◆ Try it ◆
Scan the data below and copy each line where "capsule" occurs.

◆ Extracted records ◆

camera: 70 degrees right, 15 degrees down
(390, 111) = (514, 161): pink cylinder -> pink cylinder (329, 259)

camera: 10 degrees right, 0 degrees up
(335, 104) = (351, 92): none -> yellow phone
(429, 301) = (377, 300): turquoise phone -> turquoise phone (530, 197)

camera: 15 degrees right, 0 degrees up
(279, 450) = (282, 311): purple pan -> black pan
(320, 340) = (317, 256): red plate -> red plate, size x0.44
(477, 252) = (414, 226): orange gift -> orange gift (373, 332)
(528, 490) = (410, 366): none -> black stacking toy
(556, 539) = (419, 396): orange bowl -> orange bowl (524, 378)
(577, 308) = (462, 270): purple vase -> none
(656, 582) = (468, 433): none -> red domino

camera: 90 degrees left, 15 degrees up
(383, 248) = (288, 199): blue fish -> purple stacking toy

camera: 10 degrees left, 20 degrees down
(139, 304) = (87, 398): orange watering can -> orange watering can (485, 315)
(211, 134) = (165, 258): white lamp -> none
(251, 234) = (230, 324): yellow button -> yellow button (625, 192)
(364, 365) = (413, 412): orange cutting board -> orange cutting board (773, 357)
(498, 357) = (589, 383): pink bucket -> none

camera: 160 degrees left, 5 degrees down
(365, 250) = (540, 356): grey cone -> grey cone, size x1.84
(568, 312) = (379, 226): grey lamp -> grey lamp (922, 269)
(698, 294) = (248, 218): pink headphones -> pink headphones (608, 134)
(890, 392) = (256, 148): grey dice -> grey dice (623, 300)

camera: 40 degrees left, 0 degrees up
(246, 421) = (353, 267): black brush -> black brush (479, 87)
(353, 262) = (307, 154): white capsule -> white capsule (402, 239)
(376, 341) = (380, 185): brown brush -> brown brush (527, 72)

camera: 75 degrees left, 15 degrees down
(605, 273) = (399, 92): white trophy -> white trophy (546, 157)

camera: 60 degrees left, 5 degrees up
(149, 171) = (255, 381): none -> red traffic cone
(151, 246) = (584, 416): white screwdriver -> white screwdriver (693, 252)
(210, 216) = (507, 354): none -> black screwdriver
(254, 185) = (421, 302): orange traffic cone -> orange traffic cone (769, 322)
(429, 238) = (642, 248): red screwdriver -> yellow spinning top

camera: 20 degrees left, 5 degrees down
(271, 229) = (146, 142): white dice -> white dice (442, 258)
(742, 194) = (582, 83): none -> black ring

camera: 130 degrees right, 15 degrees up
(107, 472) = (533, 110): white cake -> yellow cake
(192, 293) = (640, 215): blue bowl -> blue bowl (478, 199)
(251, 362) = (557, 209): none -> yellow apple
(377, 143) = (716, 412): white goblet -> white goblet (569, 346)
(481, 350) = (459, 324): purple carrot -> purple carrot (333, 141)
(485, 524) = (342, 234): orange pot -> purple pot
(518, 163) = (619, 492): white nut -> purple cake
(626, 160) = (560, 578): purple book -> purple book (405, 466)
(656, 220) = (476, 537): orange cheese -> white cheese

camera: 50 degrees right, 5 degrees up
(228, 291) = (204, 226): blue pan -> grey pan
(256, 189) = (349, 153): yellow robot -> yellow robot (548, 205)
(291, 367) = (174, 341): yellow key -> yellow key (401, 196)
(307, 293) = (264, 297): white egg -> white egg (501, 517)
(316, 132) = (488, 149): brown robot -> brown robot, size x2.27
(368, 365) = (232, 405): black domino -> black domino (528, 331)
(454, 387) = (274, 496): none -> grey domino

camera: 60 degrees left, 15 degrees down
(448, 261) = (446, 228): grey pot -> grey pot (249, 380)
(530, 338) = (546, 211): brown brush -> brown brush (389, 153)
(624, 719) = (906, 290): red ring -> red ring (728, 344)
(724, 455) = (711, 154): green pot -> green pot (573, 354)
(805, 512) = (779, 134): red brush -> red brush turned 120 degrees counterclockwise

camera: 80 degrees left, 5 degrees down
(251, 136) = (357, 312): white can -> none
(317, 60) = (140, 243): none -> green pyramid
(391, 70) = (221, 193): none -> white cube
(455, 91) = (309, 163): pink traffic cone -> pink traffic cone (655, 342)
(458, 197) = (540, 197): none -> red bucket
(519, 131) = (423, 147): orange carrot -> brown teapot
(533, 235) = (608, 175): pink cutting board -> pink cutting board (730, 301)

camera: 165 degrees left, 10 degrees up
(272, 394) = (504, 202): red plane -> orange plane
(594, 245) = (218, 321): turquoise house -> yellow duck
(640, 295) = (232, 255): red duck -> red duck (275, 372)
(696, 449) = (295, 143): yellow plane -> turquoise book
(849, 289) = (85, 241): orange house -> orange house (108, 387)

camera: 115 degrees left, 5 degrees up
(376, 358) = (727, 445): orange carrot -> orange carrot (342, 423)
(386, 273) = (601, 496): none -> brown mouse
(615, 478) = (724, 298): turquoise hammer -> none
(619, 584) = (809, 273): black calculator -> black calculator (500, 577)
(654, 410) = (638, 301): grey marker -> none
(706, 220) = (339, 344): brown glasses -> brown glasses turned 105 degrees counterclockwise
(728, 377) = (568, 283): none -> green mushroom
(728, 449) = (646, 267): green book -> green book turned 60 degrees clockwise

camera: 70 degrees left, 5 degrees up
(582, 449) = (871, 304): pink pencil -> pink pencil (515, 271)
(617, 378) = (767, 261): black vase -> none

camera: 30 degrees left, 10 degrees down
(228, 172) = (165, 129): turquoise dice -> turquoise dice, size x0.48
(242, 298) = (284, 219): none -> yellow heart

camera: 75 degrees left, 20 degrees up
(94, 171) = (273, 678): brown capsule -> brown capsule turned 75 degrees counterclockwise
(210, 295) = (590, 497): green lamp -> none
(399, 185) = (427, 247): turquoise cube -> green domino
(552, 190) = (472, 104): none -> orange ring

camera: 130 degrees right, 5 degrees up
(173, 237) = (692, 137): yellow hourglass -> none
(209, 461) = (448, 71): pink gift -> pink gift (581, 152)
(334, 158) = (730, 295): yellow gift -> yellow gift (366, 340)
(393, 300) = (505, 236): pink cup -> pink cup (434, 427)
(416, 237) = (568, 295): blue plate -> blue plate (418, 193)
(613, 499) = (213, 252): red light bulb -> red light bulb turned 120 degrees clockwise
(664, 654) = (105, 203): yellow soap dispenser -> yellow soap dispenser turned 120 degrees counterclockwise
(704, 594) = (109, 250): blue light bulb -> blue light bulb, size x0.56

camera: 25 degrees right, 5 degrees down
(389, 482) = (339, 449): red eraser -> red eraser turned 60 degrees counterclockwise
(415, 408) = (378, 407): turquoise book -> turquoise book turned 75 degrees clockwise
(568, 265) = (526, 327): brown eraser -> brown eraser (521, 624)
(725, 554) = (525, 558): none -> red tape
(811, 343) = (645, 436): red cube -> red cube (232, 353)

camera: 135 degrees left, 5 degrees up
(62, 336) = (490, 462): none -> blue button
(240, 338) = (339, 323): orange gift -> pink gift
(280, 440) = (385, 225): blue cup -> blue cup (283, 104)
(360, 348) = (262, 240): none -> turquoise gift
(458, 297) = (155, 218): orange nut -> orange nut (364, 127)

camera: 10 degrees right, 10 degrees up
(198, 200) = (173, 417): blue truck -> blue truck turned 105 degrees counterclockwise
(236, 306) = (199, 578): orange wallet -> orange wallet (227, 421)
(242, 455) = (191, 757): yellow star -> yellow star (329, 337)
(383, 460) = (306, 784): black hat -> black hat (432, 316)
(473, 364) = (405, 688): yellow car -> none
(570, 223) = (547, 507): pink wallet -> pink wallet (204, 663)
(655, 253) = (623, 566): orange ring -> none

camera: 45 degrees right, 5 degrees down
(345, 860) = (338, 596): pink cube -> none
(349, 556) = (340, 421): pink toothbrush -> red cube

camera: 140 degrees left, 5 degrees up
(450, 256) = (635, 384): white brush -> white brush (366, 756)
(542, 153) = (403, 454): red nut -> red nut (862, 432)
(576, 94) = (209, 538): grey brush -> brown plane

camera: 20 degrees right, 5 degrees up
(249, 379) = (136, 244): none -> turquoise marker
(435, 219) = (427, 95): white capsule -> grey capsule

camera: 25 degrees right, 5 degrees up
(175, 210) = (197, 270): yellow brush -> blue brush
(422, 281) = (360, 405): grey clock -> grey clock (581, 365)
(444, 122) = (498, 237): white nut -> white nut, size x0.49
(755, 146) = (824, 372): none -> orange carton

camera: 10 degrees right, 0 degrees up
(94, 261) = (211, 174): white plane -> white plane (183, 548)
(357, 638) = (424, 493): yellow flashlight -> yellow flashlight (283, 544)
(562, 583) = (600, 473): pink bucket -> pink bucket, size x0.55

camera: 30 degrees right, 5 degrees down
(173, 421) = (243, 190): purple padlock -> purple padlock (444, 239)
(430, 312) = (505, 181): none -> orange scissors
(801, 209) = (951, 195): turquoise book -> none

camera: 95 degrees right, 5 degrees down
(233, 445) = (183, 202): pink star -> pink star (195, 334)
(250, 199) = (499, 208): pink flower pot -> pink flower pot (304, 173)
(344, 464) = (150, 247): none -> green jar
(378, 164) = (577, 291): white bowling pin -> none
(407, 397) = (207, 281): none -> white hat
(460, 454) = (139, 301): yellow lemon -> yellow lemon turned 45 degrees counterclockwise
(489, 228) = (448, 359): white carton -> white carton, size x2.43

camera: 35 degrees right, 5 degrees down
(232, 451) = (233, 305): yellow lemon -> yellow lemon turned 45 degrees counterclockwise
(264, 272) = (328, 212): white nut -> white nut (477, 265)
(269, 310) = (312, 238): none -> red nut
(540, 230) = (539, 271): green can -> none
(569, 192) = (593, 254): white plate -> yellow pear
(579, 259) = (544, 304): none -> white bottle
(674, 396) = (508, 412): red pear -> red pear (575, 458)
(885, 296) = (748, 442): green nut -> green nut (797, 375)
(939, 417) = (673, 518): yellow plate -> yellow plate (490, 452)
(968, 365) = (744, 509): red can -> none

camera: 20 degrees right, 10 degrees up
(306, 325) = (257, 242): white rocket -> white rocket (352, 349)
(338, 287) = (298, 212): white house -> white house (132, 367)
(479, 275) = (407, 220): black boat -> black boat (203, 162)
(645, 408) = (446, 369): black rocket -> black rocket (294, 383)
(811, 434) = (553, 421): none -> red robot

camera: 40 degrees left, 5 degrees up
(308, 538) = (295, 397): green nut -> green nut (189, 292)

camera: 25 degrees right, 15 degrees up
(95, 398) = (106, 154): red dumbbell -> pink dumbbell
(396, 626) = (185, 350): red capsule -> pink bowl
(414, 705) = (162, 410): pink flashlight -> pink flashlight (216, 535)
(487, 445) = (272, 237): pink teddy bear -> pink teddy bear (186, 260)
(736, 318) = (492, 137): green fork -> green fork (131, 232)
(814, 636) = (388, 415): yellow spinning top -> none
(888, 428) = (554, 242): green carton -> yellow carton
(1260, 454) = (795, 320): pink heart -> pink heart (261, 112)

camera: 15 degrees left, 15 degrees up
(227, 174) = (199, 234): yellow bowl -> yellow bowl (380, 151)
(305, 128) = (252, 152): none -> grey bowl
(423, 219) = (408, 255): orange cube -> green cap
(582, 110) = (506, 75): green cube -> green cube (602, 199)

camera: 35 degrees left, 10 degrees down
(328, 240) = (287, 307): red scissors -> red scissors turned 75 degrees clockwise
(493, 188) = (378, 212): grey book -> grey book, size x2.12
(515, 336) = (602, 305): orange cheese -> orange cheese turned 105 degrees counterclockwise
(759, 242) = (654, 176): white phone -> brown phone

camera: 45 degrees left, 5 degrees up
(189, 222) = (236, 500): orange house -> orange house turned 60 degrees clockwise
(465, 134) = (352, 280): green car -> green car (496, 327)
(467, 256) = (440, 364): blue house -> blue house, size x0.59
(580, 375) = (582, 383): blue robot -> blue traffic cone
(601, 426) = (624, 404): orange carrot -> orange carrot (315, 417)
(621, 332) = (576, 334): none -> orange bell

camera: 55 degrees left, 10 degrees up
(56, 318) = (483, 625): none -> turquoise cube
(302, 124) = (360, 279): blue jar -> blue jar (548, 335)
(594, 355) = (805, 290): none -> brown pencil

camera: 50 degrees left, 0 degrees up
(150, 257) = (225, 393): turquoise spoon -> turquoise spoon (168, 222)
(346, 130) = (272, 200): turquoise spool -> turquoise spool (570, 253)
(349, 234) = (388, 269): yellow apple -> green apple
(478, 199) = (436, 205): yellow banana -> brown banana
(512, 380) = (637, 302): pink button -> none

◆ Answer to this exercise ◆
(353, 262) = (307, 154): white capsule -> white capsule (402, 239)
(94, 171) = (273, 678): brown capsule -> brown capsule turned 75 degrees counterclockwise
(435, 219) = (427, 95): white capsule -> grey capsule
(396, 626) = (185, 350): red capsule -> pink bowl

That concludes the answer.